*Work instructions*: In the entries below, begin at the line that has "(517, 193) = (539, 211): blue", stop after the line that has "(305, 432) = (99, 368): white cupcake -> none", and output those lines exactly with no pictures.

------ Records provided ------

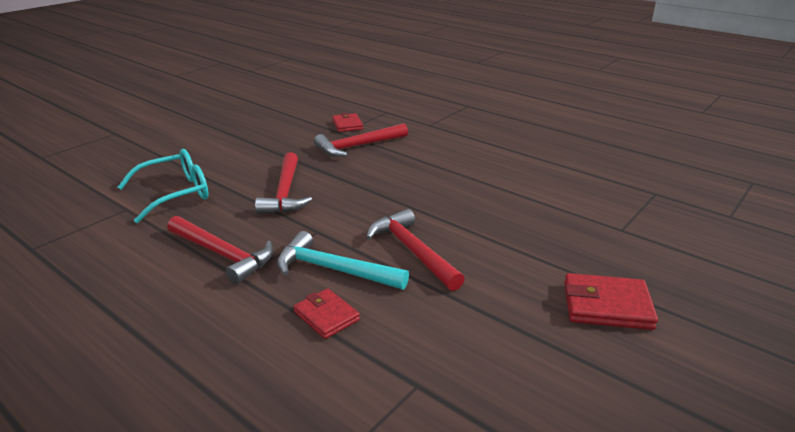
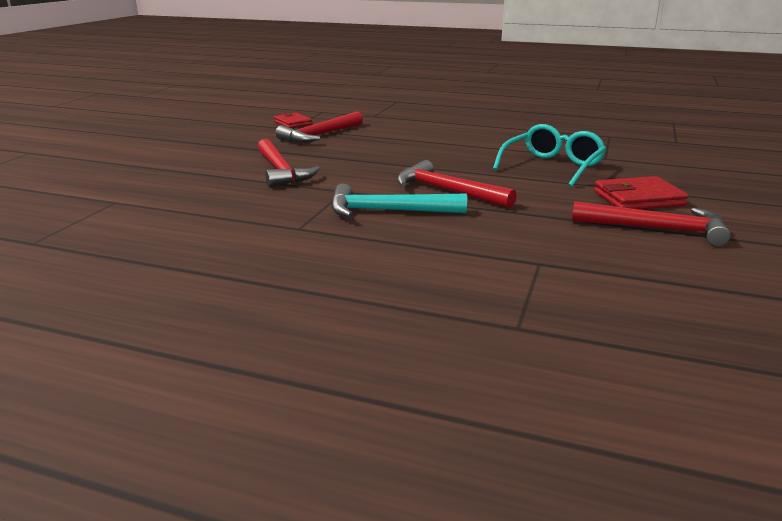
camera: 20 degrees left, 5 degrees down
(176, 193) = (161, 185): turquoise glasses -> turquoise glasses (552, 166)
(222, 255) = (264, 217): red hammer -> red hammer (656, 229)
(326, 316) = (414, 238): red wallet -> none

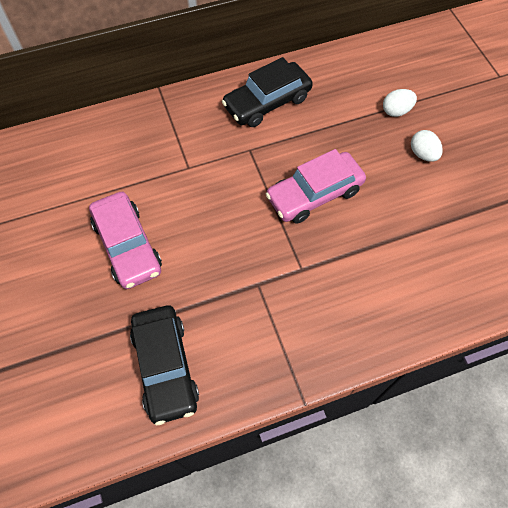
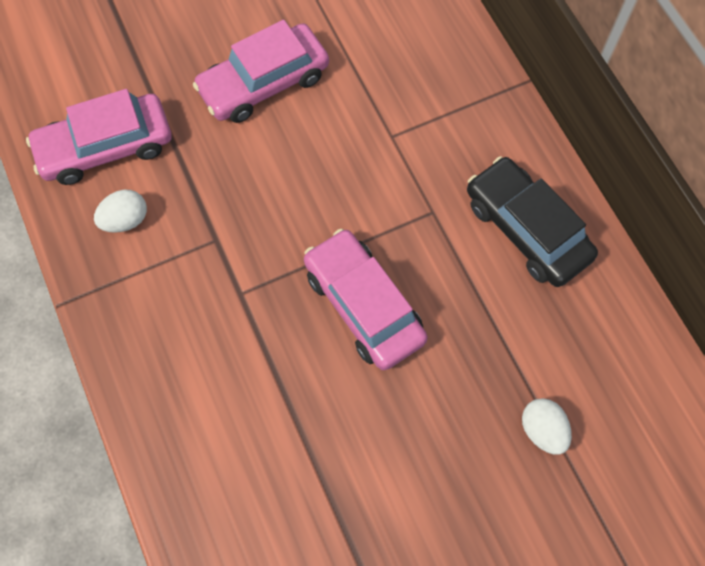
camera: 85 degrees right, 5 degrees up
(165, 367) = (105, 147): black car -> pink car
(423, 154) = (458, 471): white egg -> white egg (125, 220)

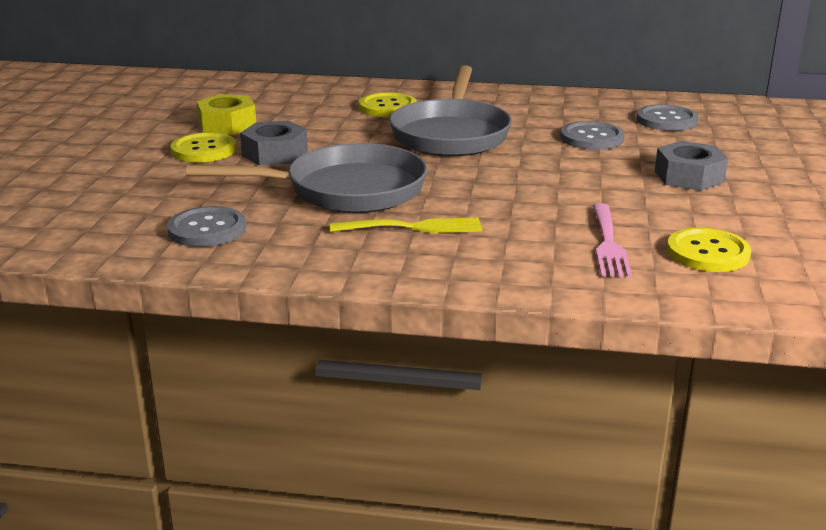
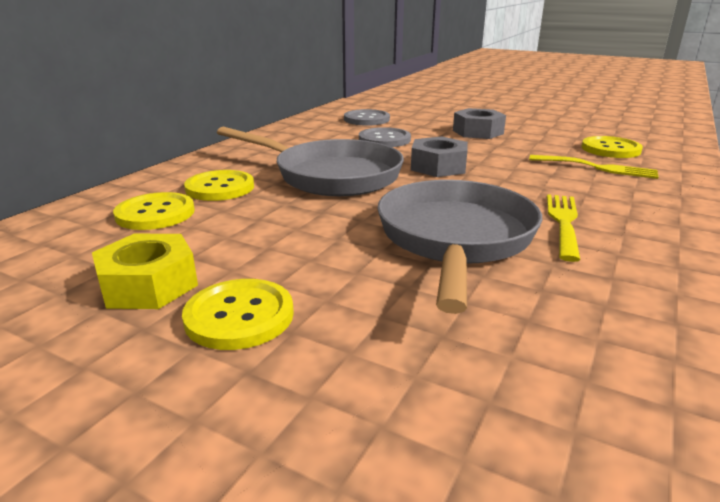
camera: 70 degrees left, 0 degrees up
(207, 229) = (564, 346): grey button -> none
(275, 154) = (306, 264): grey nut -> grey nut (438, 166)
(324, 102) = (155, 213): none -> yellow button
(608, 243) = (597, 168): pink fork -> yellow fork

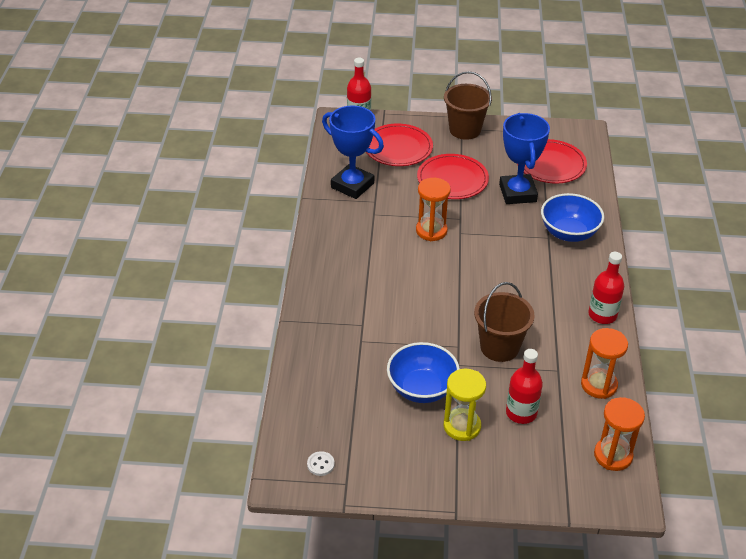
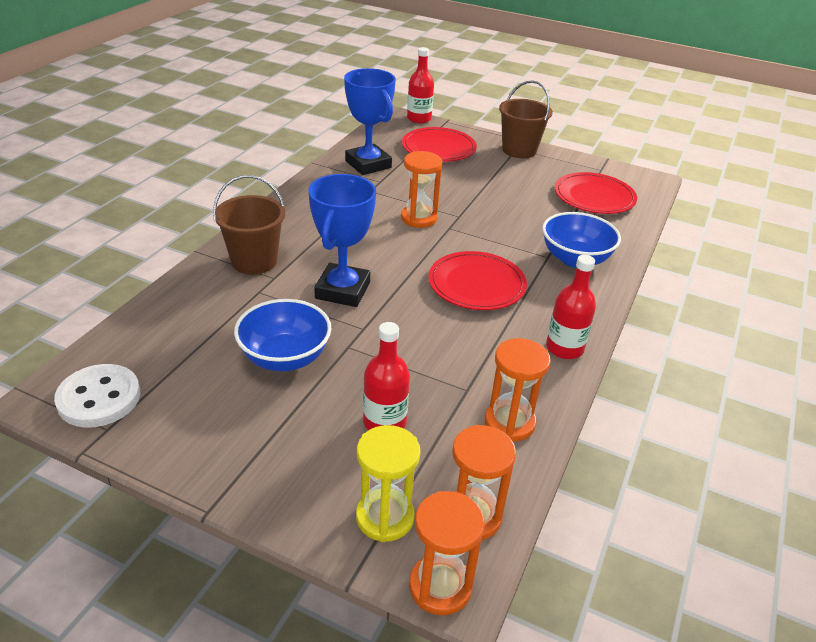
camera: 20 degrees right, 5 degrees down
(320, 464) = (99, 398): white button -> white button, size x2.18
(452, 179) = (475, 184): red plate -> red plate (476, 284)
(462, 426) = (298, 413): yellow hourglass -> yellow hourglass (385, 517)
(499, 347) = (411, 344): brown bucket -> brown bucket (254, 261)
(517, 193) = (539, 211): blue trophy -> blue trophy (342, 290)
(620, 503) = (440, 586): none -> orange hourglass

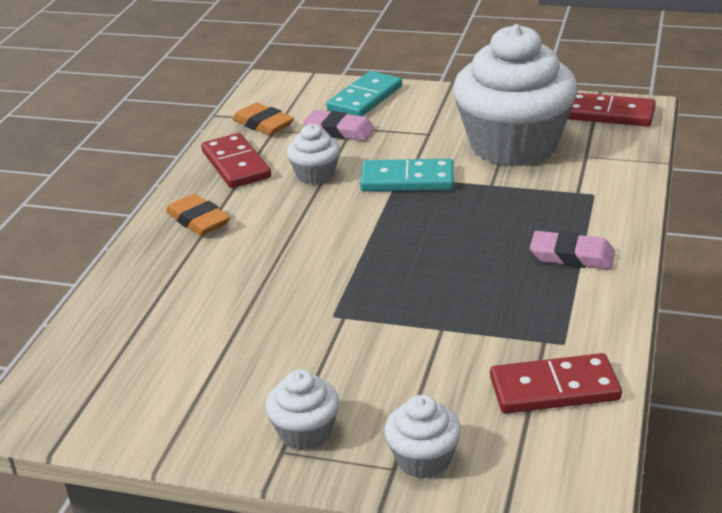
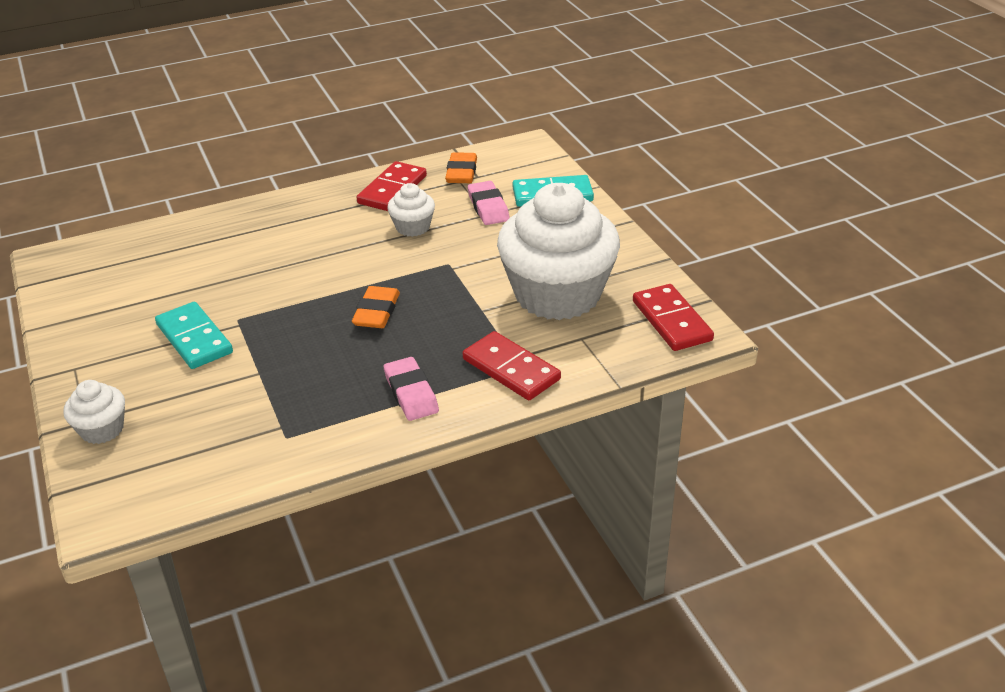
camera: 50 degrees right, 5 degrees up
(198, 220) = (305, 211): orange eraser -> orange eraser (376, 312)
(305, 432) = (99, 368): white cupcake -> none
(407, 180) = (447, 269): turquoise domino -> turquoise domino (194, 339)
(554, 389) = (223, 455): red domino -> red domino (511, 369)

------

*Worked solution*:
(517, 193) = (539, 211): blue trophy -> blue trophy (342, 290)
(620, 503) = (440, 586): none -> orange hourglass

camera: 50 degrees right, 5 degrees up
(198, 220) = (305, 211): orange eraser -> orange eraser (376, 312)
(305, 432) = (99, 368): white cupcake -> none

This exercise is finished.